━━ Provided records ━━
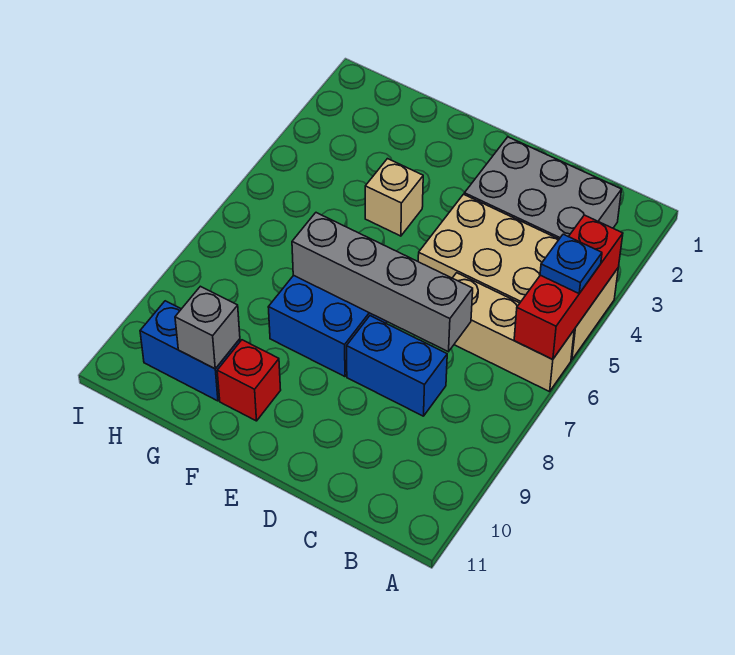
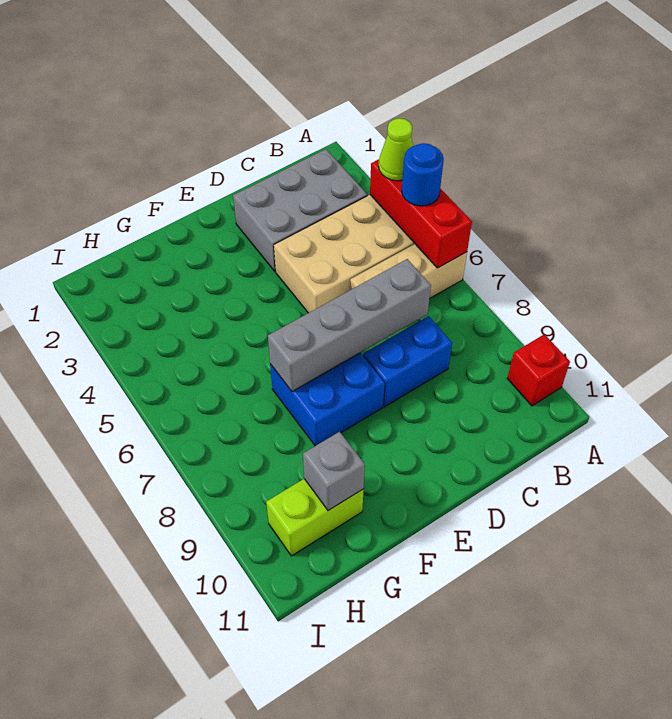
none -> lime cone A4 level 3
blue plate A5 level 3 -> blue round brick A5 level 3
tan brick F4 level 1 -> none
red brick F10 level 1 -> red brick A10 level 1
blue brick G10:H10 level 1 -> lime brick G10:H10 level 1

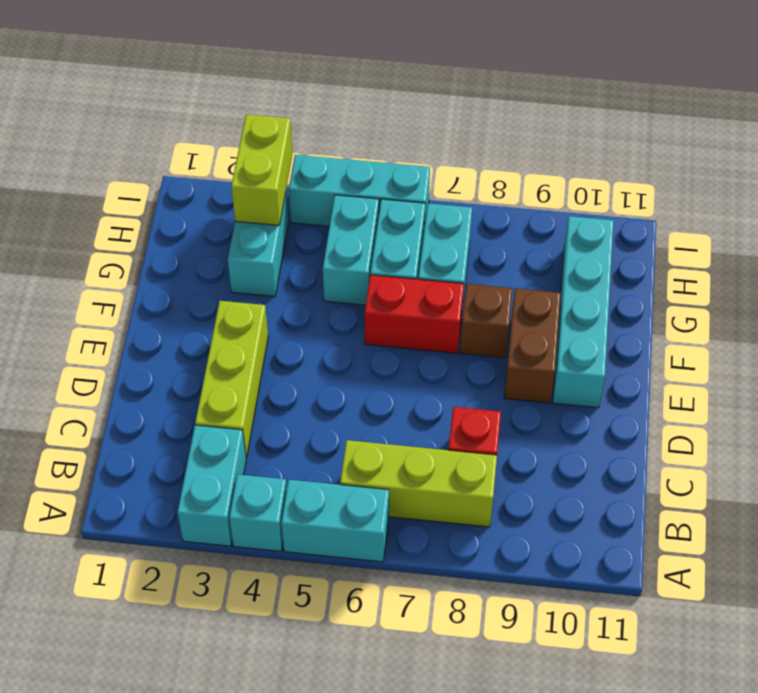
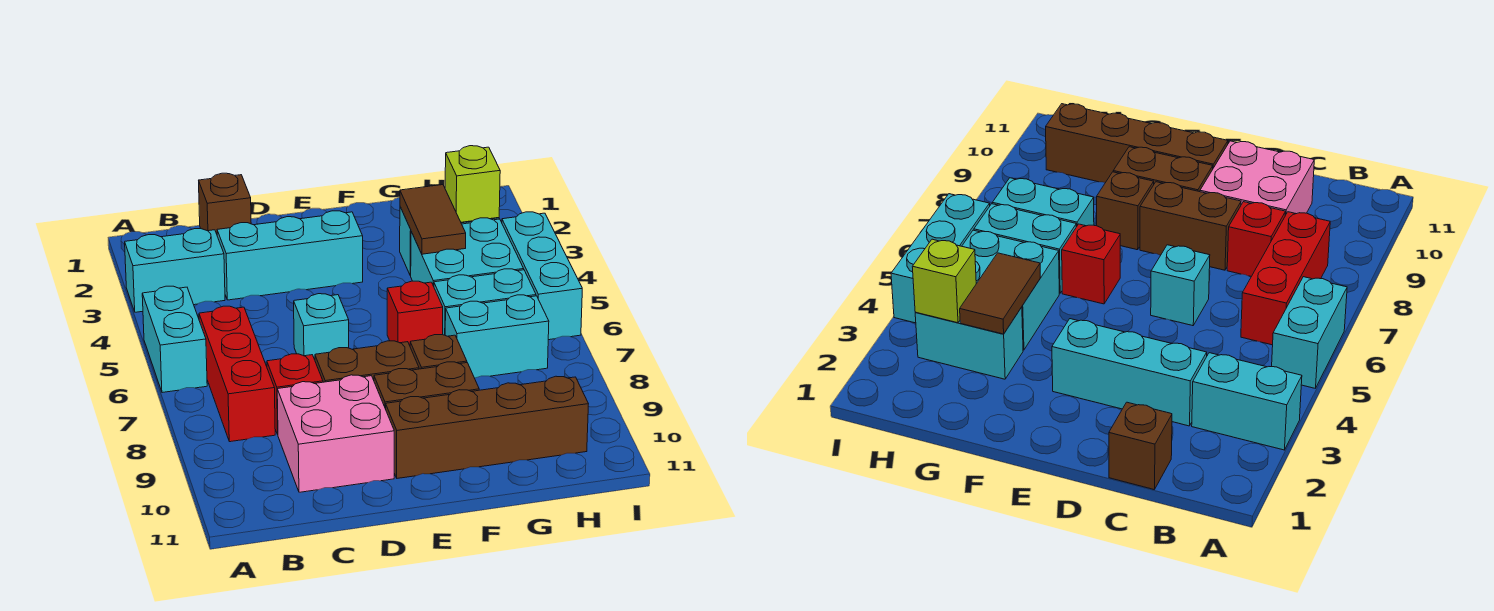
cyan brick A4 level 1 -> cyan brick D6 level 1
lime brick B6:B8 level 1 -> red brick B6:B8 level 1
none -> brown brick C1 level 1
lime brick C3:E3 level 1 -> cyan brick C3:E3 level 1
none -> pink brick C9:D10 level 1
none -> brown brick D8:E8 level 1
cyan brick E10:H10 level 1 -> brown brick E10:H10 level 1
red brick F6:F7 level 1 -> red brick F6 level 1
none -> brown tile G3:G4 level 2
cyan brick G5:H5 level 1 -> cyan brick G4:H5 level 1
lime brick H3:I3 level 2 -> lime brick H3 level 2

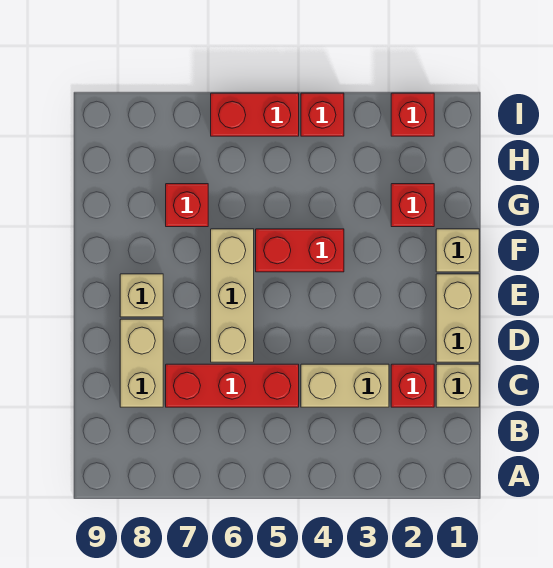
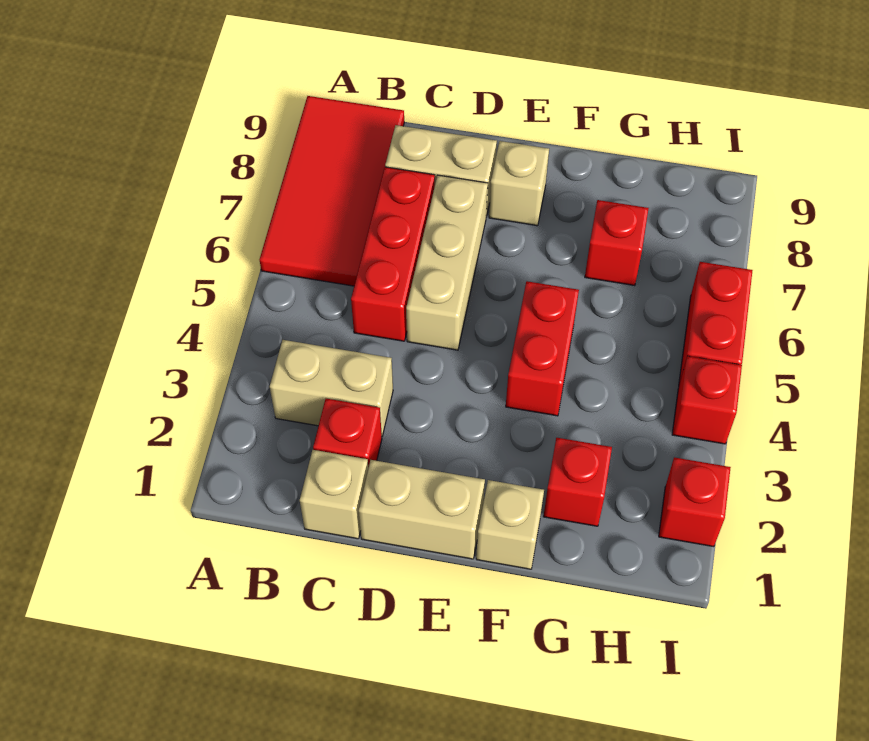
none -> red tile A6:B9 level 1
tan brick C3:C4 level 1 -> tan brick B3:C3 level 1
tan brick D6:F6 level 1 -> tan brick D5:D7 level 1

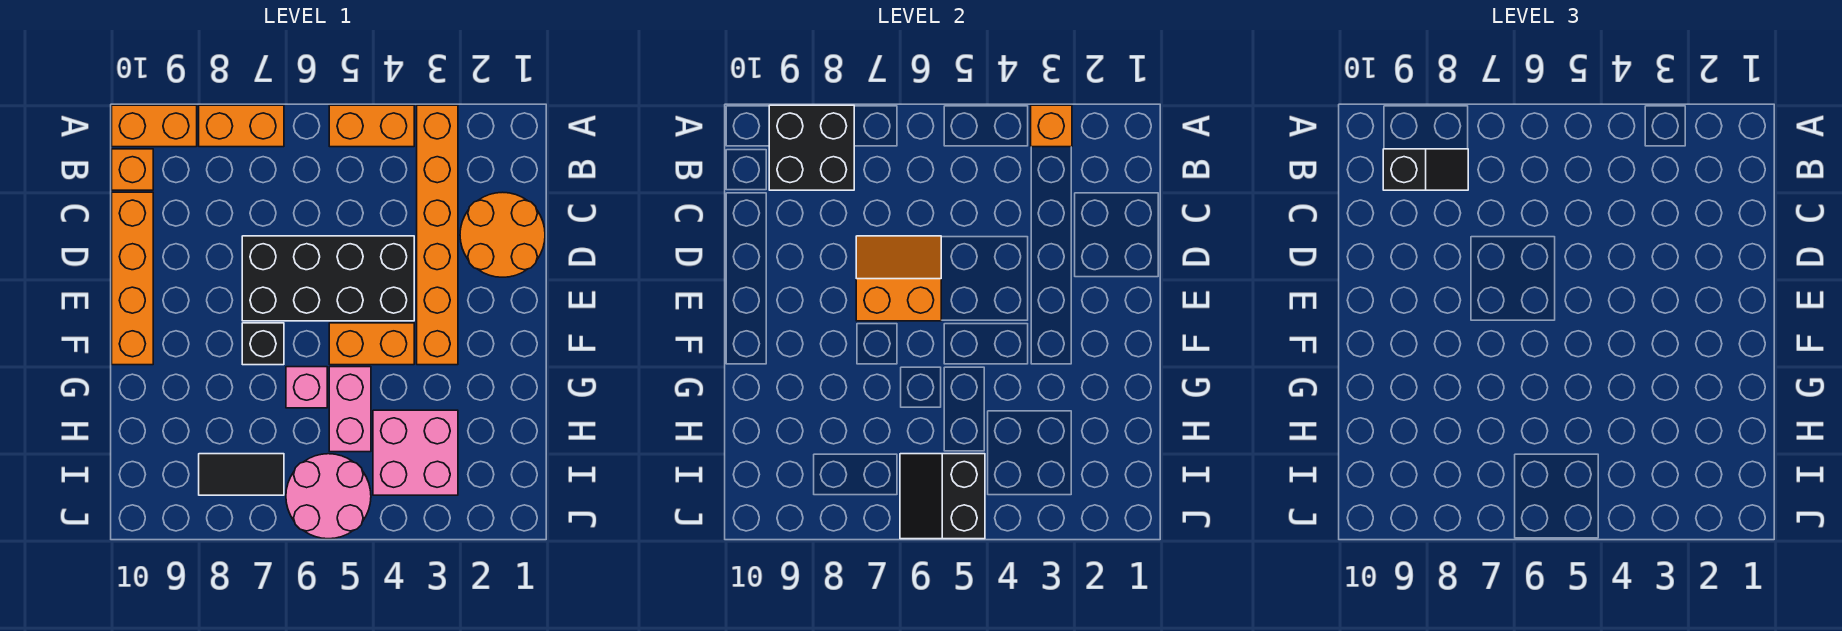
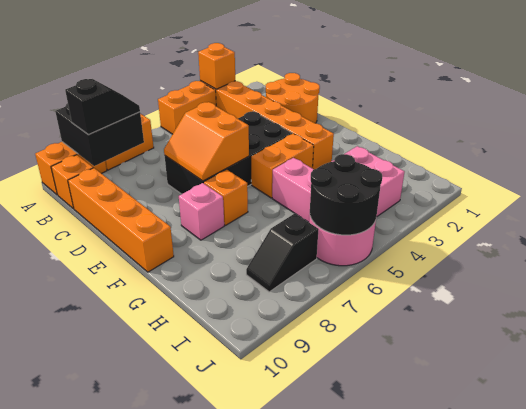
orange slope D6:E7 level 2 top E -> orange slope D6:E7 level 2 top 6
black brick F7 level 1 -> orange brick F7 level 1
pink brick G6 level 1 -> pink brick F8 level 1
black slope I5:J6 level 2 top 5 -> black round brick I5:J6 level 2
black tile I7:I8 level 1 -> black slope I7:I8 level 1 top 7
━━━
Look over the entries above and say how many lines contain "orange"; give only the number.

2